EXERCISE BRIEF:
Could you repeat every entry below word for word, leaving out the pictures?

DATA SUPPLIED:
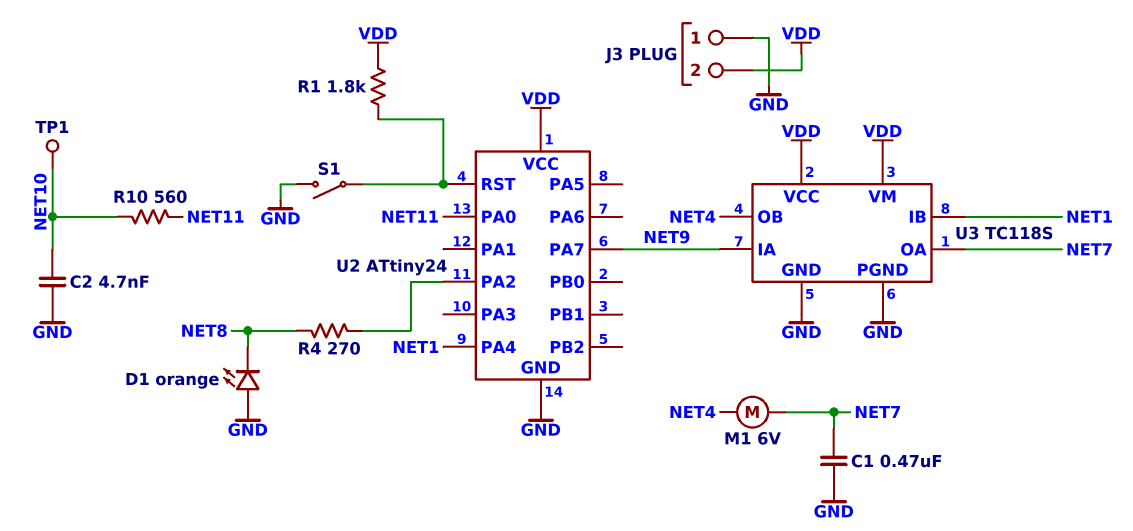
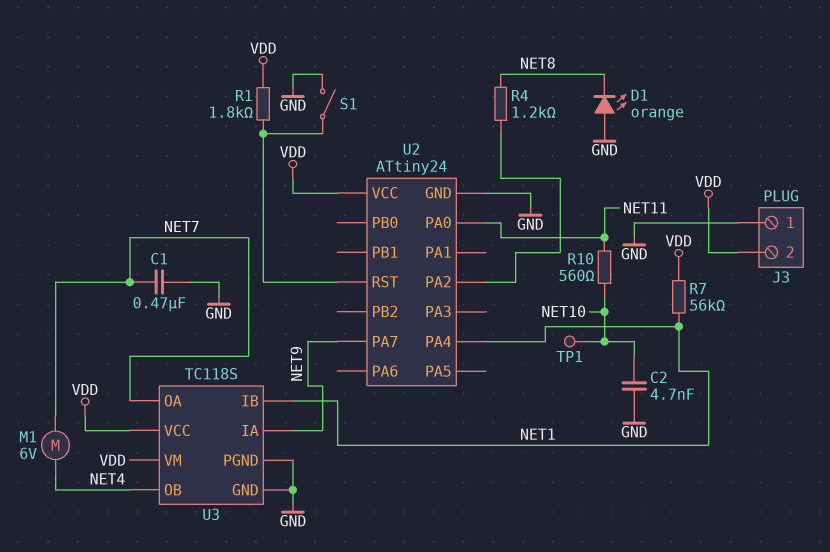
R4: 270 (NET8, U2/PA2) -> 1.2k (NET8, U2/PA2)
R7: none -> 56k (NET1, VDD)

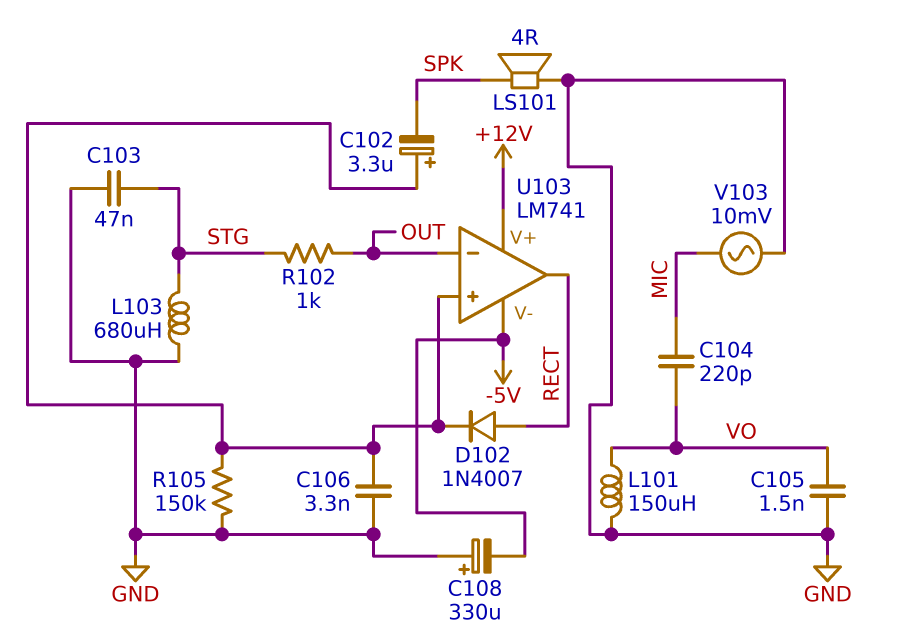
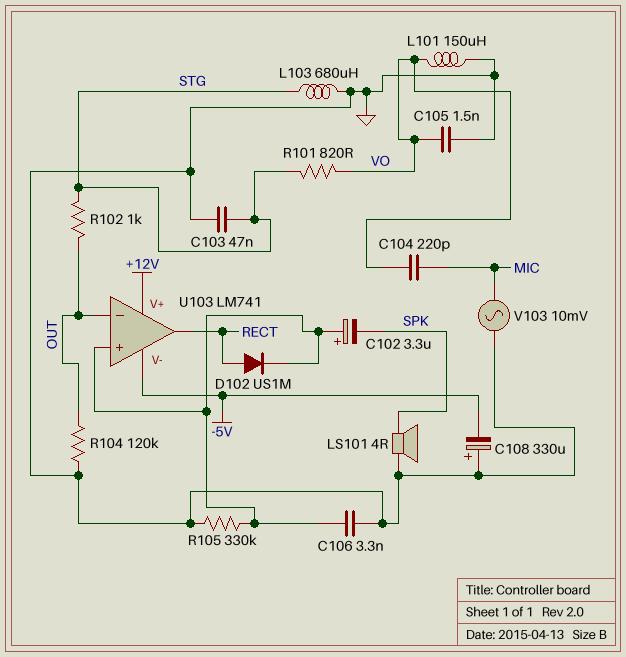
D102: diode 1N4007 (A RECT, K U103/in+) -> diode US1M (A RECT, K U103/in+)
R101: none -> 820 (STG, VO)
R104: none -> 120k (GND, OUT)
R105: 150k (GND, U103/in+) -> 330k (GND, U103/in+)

TASK RESULT:
R4: 270 (NET8, U2/PA2) -> 1.2k (NET8, U2/PA2)
R7: none -> 56k (NET1, VDD)

D102: diode 1N4007 (A RECT, K U103/in+) -> diode US1M (A RECT, K U103/in+)
R101: none -> 820 (STG, VO)
R104: none -> 120k (GND, OUT)
R105: 150k (GND, U103/in+) -> 330k (GND, U103/in+)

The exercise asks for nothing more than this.